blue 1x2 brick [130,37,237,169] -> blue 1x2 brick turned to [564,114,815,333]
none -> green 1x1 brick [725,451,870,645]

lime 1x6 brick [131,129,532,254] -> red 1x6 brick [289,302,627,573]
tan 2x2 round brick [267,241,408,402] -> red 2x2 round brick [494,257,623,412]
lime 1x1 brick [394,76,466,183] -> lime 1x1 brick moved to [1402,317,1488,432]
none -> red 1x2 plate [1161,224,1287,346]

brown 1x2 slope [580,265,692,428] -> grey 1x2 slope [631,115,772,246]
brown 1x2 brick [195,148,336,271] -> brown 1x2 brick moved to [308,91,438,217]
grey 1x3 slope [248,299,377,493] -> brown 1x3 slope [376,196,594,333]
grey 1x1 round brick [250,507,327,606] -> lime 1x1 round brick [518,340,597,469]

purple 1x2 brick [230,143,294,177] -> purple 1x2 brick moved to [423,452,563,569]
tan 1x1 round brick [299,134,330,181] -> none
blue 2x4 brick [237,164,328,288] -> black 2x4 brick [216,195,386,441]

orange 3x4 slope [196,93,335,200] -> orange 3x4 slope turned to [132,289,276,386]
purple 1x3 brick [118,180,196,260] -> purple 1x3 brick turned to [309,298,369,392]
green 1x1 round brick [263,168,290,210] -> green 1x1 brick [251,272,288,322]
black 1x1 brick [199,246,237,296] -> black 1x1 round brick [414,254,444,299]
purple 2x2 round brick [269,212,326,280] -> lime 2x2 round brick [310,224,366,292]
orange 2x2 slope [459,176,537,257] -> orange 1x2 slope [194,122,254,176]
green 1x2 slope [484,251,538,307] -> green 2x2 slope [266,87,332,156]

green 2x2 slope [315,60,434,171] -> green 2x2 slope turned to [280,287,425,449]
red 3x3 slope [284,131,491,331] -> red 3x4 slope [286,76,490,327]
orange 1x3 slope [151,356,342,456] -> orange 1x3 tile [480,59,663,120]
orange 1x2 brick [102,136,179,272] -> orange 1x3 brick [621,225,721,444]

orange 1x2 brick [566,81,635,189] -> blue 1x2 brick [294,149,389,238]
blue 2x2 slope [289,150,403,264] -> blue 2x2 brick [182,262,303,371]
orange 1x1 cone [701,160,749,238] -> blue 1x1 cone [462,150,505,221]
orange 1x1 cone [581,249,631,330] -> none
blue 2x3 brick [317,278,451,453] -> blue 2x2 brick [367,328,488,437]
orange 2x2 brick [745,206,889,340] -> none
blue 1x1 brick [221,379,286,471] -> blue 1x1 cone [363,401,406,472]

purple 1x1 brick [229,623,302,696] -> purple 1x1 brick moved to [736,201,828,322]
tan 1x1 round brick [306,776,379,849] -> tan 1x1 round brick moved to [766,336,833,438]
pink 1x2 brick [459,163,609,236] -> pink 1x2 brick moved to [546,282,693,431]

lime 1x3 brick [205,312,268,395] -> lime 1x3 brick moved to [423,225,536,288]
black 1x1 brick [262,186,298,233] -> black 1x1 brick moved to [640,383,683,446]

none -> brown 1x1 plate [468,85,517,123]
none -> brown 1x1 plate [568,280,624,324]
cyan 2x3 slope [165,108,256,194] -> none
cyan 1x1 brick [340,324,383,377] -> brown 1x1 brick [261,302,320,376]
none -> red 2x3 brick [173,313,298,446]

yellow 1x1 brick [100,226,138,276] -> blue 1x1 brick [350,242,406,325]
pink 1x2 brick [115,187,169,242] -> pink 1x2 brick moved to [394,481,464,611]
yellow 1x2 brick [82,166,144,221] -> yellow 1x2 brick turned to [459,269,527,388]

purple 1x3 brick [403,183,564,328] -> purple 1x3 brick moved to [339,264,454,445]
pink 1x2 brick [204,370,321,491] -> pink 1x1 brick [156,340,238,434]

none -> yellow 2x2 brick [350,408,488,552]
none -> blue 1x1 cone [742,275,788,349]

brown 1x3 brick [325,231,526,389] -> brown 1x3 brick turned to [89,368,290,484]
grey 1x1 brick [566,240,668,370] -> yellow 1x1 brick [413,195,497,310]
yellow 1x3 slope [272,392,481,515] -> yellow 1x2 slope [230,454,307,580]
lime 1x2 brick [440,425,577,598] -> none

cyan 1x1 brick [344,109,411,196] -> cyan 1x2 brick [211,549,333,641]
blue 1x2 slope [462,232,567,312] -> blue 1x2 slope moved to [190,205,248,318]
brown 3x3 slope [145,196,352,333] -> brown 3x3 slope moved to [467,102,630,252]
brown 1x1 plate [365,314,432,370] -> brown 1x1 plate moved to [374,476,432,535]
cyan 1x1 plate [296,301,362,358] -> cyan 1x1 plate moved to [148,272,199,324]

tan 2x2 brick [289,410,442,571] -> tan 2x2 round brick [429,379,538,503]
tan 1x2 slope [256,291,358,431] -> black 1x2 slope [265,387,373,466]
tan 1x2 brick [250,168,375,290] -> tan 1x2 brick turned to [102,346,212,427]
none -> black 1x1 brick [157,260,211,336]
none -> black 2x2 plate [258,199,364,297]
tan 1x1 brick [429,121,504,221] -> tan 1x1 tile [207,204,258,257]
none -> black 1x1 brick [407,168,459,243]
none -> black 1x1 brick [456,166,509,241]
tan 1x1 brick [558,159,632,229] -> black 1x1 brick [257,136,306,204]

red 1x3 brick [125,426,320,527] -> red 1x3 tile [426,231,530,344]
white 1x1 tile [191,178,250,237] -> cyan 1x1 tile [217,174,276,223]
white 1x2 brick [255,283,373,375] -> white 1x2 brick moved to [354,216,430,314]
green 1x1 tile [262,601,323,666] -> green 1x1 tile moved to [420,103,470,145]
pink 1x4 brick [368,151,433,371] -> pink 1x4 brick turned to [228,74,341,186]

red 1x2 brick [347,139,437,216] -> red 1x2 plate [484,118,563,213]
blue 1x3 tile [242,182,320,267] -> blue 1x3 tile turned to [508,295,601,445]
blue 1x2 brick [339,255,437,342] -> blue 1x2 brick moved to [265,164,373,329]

• [Task description]: Show the lines of the records above that mention "cone".

• [Exercise solution]:
orange 1x1 cone [701,160,749,238] -> blue 1x1 cone [462,150,505,221]
orange 1x1 cone [581,249,631,330] -> none
blue 1x1 brick [221,379,286,471] -> blue 1x1 cone [363,401,406,472]
none -> blue 1x1 cone [742,275,788,349]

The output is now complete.